### PROBLEM REQUIREMENTS
When the line containing "R3: 12k (GND, U1/PA5) -> none" appears in the listing below, set it down along with each later line through the end, exactly as written, and nothing before it.
*** Begin section ***
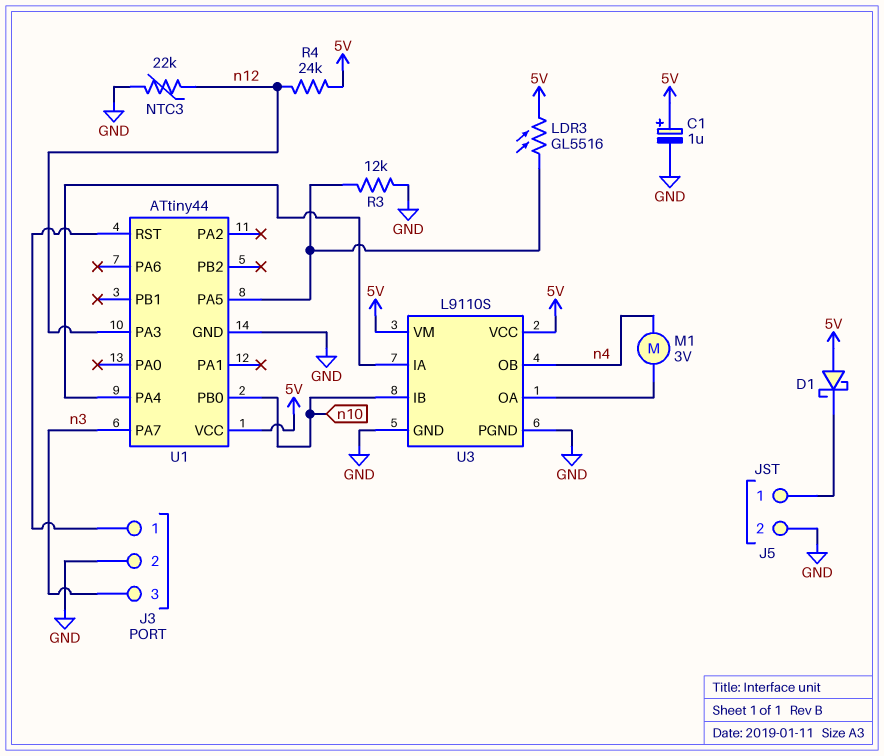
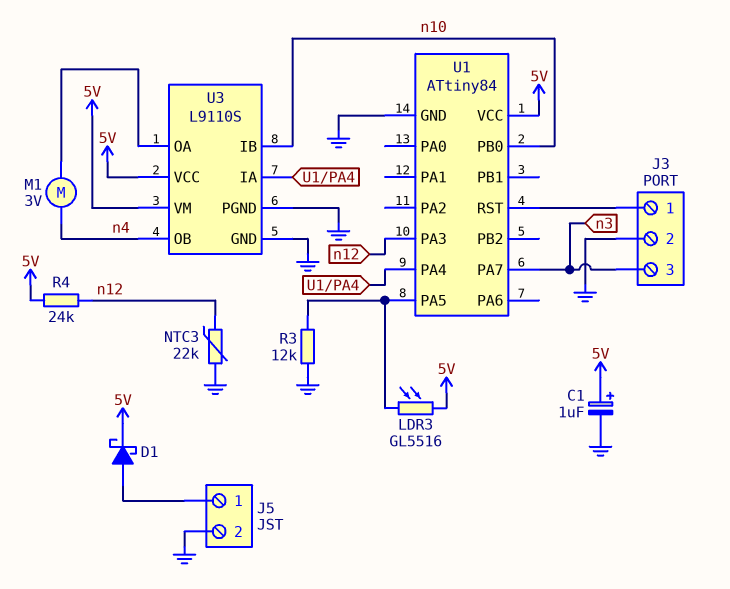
D1: schottky (A 5V, K J5/1) -> schottky (A J5/1, K 5V)
U1: ATtiny44 -> ATtiny84

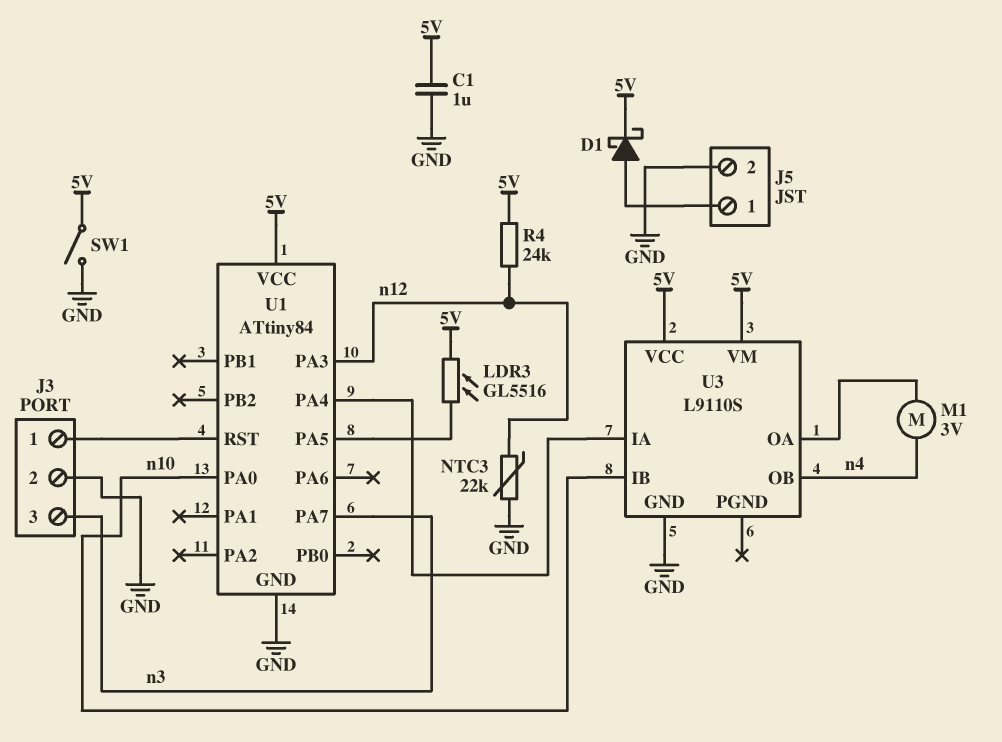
C1: 1uF (plus 5V, minus GND) -> 1uF (5V, GND)
R3: 12k (GND, U1/PA5) -> none
SW1: none -> switch (5V, GND)
U1 pin PA0: none -> n10
U1 pin PB0: n10 -> none
U3 pin PGND: GND -> none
*** End section ***
### EXPECTED OUTPUT
R3: 12k (GND, U1/PA5) -> none
SW1: none -> switch (5V, GND)
U1 pin PA0: none -> n10
U1 pin PB0: n10 -> none
U3 pin PGND: GND -> none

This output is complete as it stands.